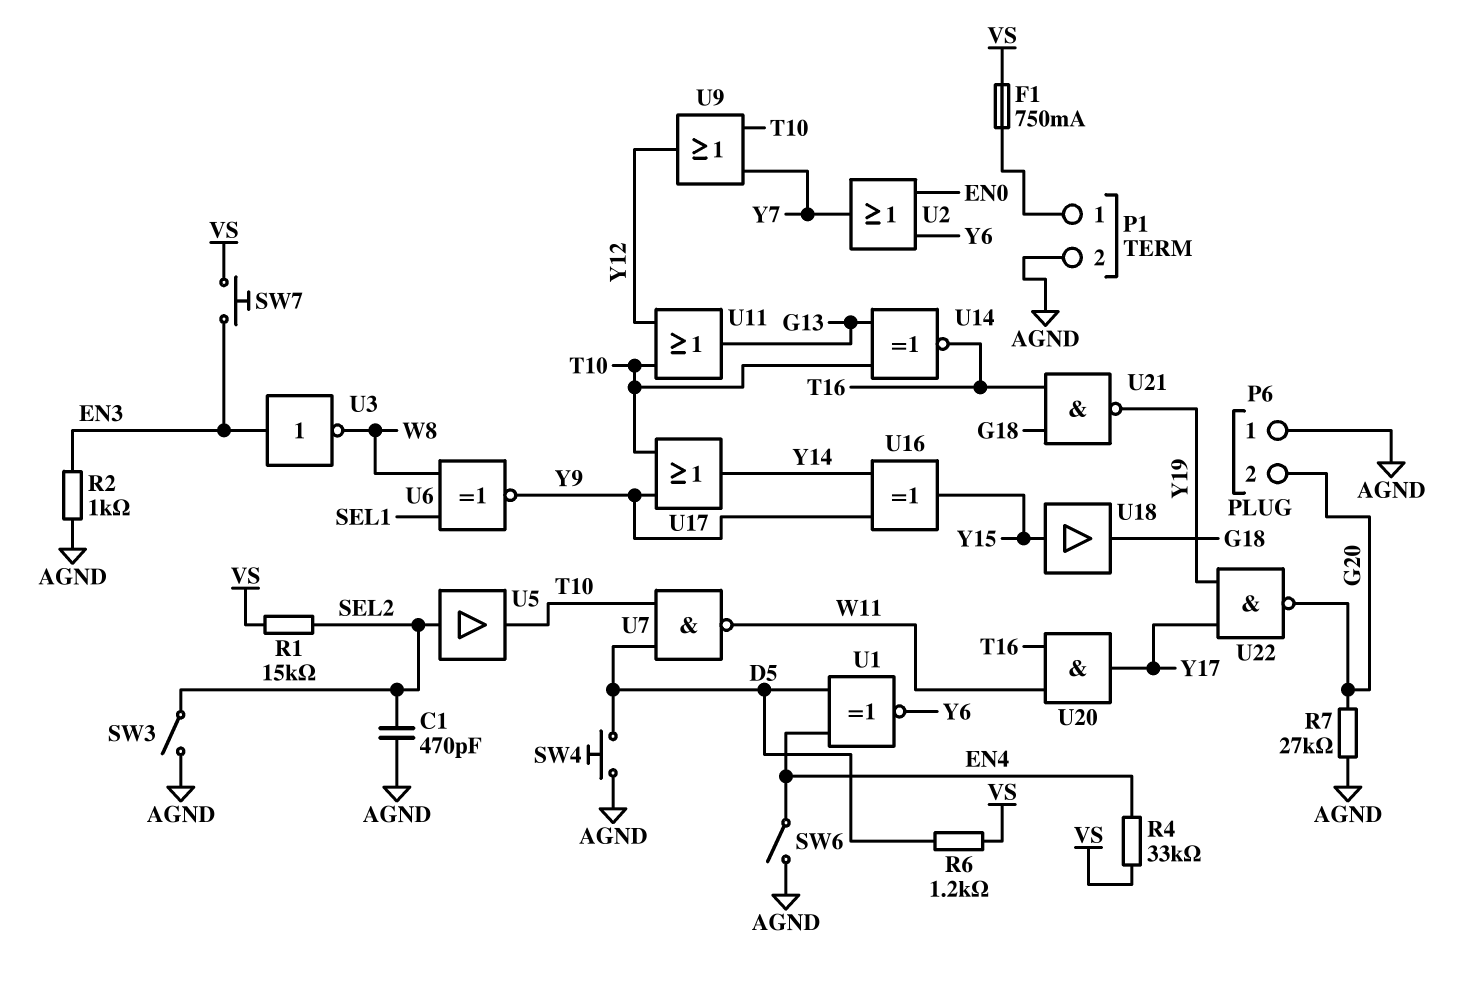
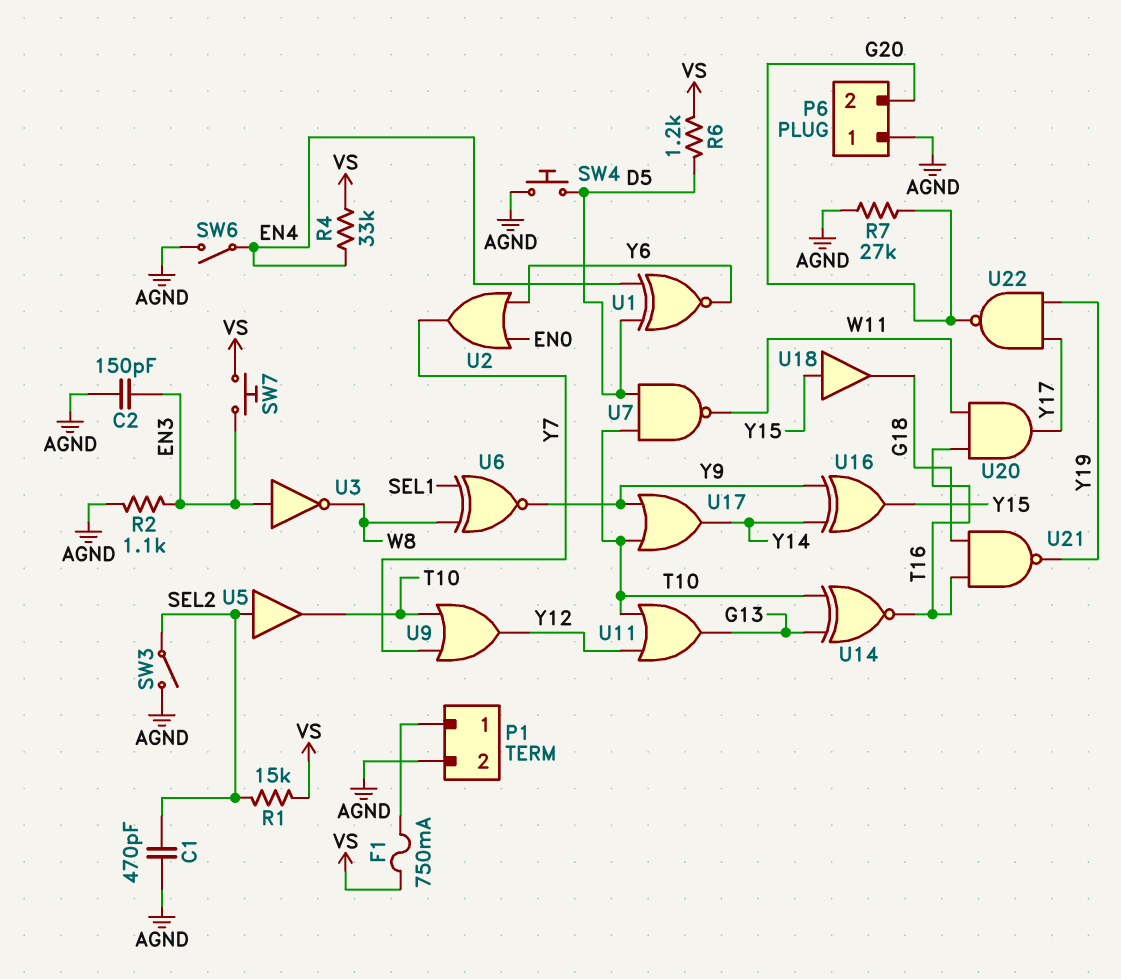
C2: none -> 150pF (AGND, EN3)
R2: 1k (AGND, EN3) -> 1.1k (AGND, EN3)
==
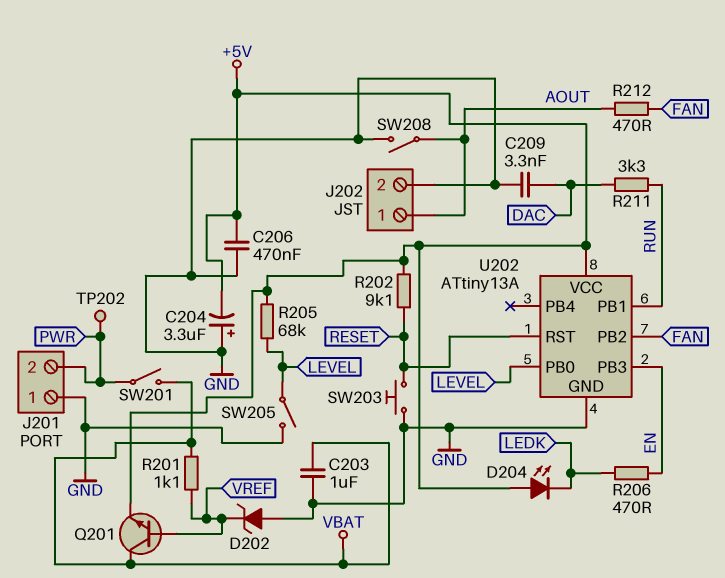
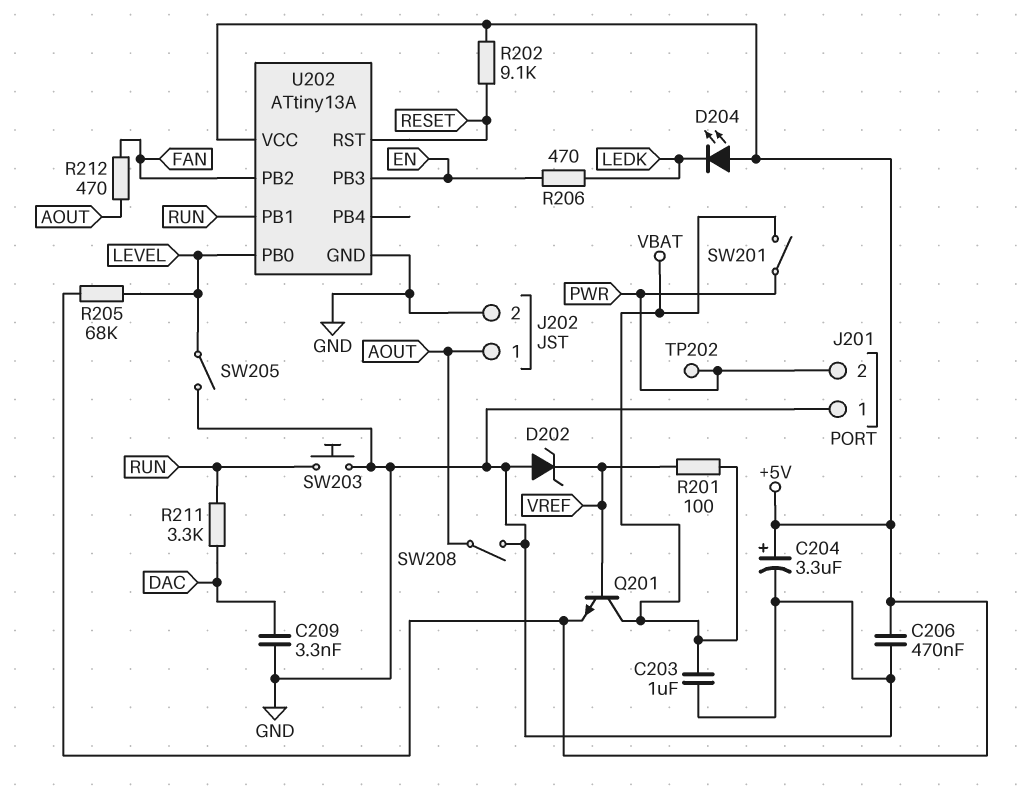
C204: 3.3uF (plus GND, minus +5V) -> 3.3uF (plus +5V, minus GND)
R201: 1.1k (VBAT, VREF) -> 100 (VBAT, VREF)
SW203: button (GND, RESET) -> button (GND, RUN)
...
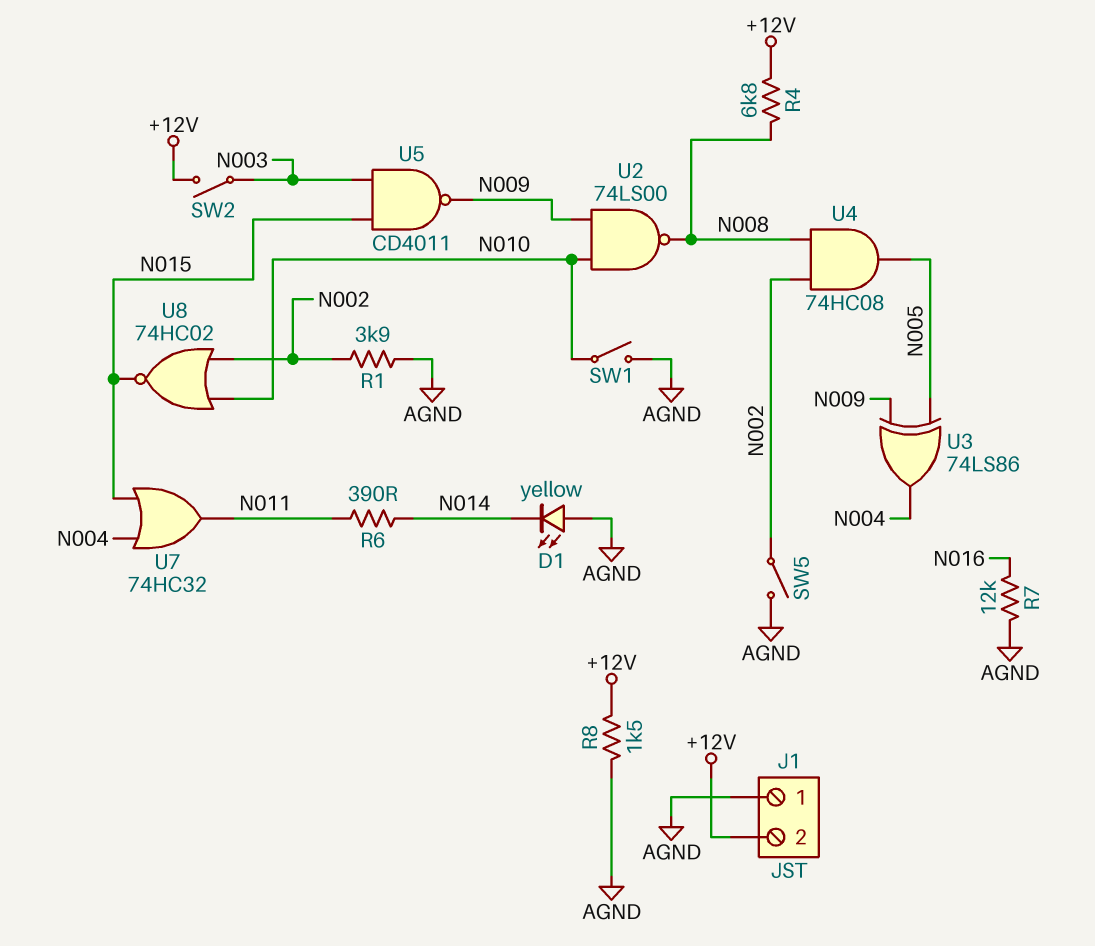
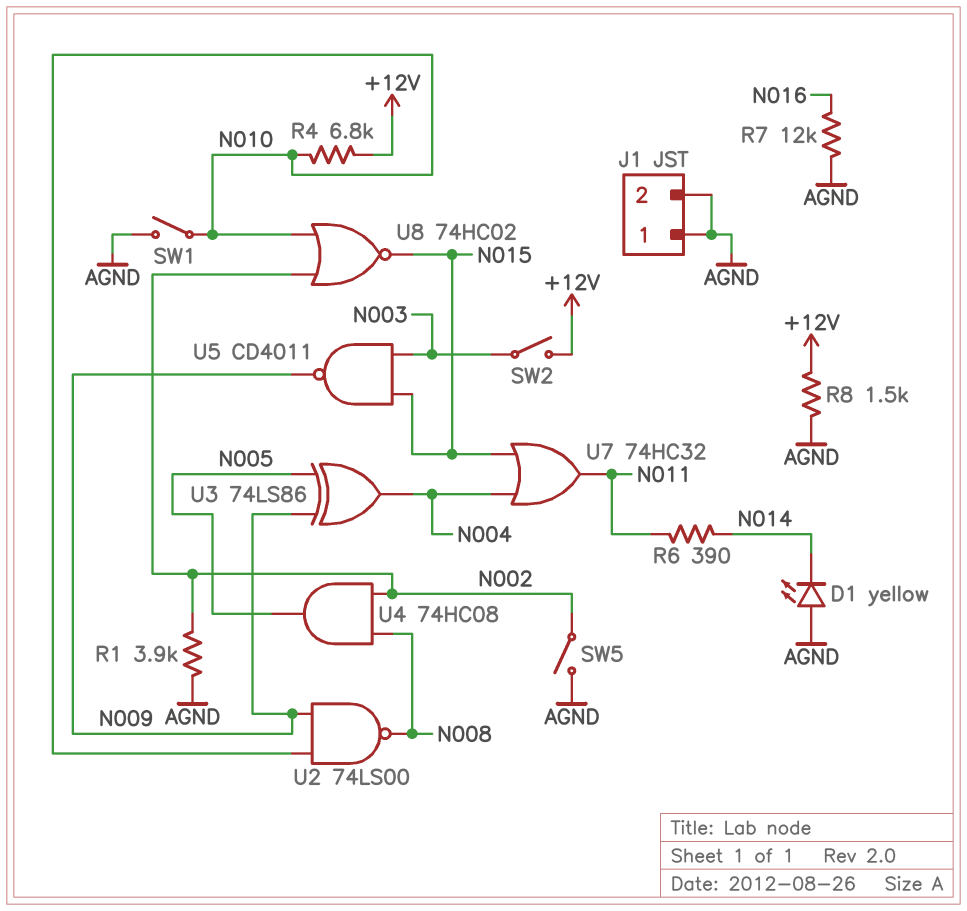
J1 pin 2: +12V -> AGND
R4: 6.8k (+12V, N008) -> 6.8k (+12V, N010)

__Problem__.
Could you retype exactly the lines above, starting at the line that contains "R201: 1.1k (VBAT, VREF) -> 100 (VBAT, VREF)" and ending at the line that contains "SW203: button (GND, RESET)", and nothing more?

__Written reply__.
R201: 1.1k (VBAT, VREF) -> 100 (VBAT, VREF)
SW203: button (GND, RESET) -> button (GND, RUN)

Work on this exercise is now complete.